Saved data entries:
____________
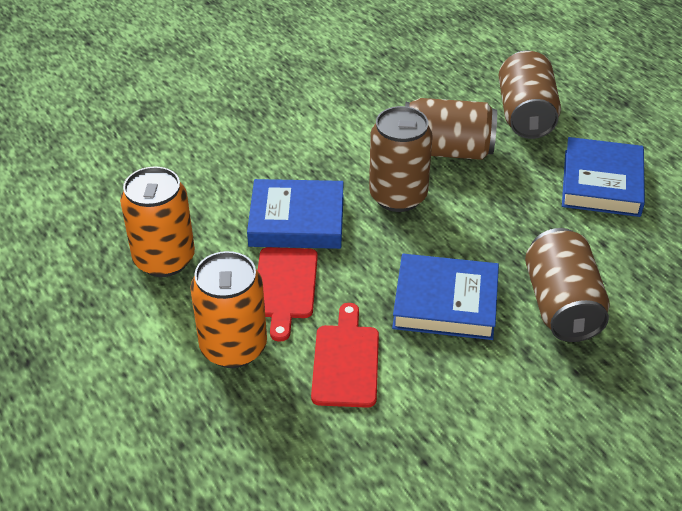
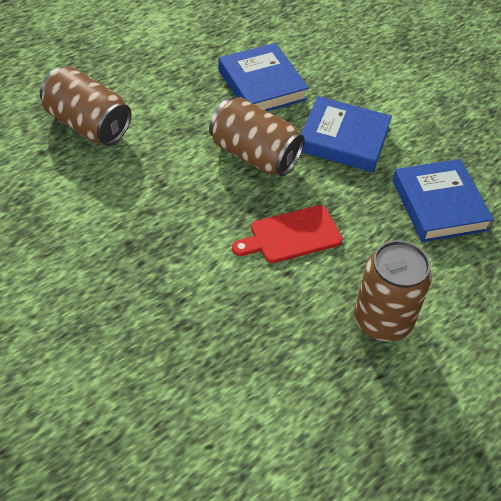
brown can: 4 -> 3
orange can: 2 -> 0
red cutting board: 2 -> 1

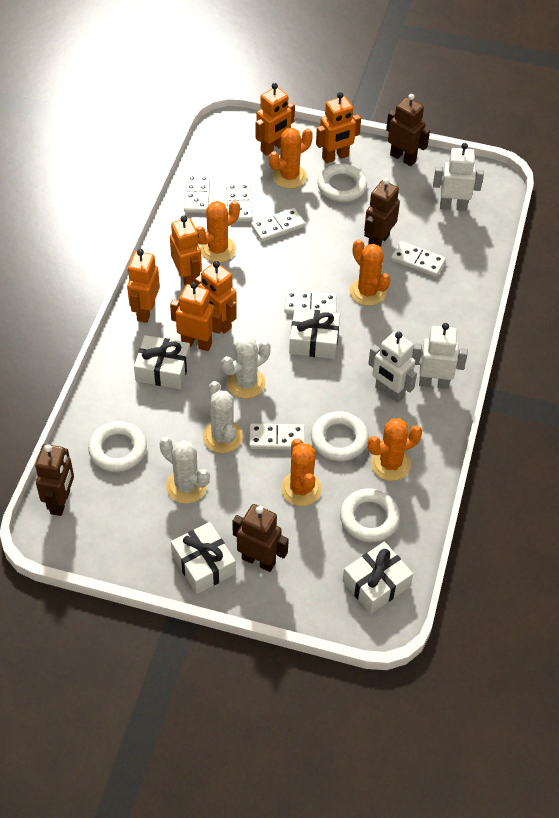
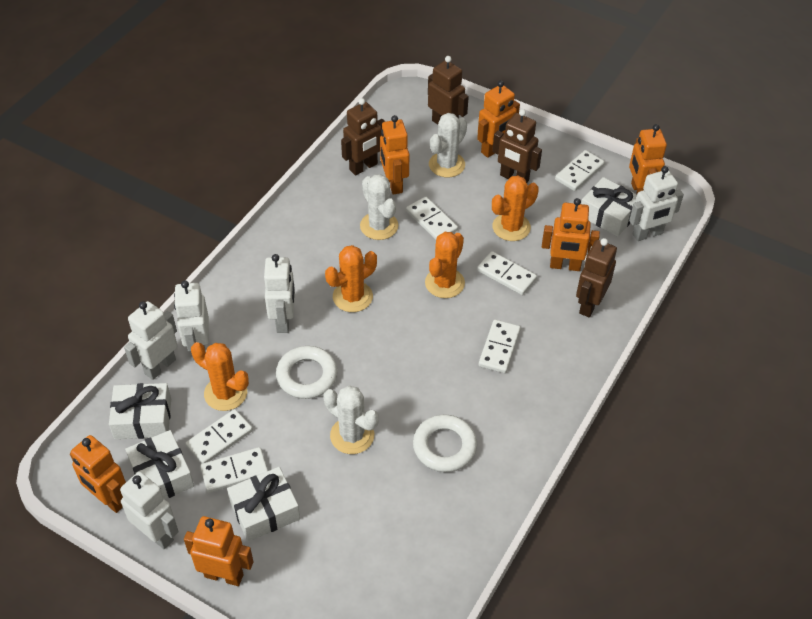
orange cactus: 5 -> 4
white ring: 4 -> 2
white robot: 3 -> 5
____________
● **What to work on**:
Above are the records; repeat them exactly, omitting every picture.

● **Task solution**:
brown can: 4 -> 3
orange can: 2 -> 0
red cutting board: 2 -> 1

orange cactus: 5 -> 4
white ring: 4 -> 2
white robot: 3 -> 5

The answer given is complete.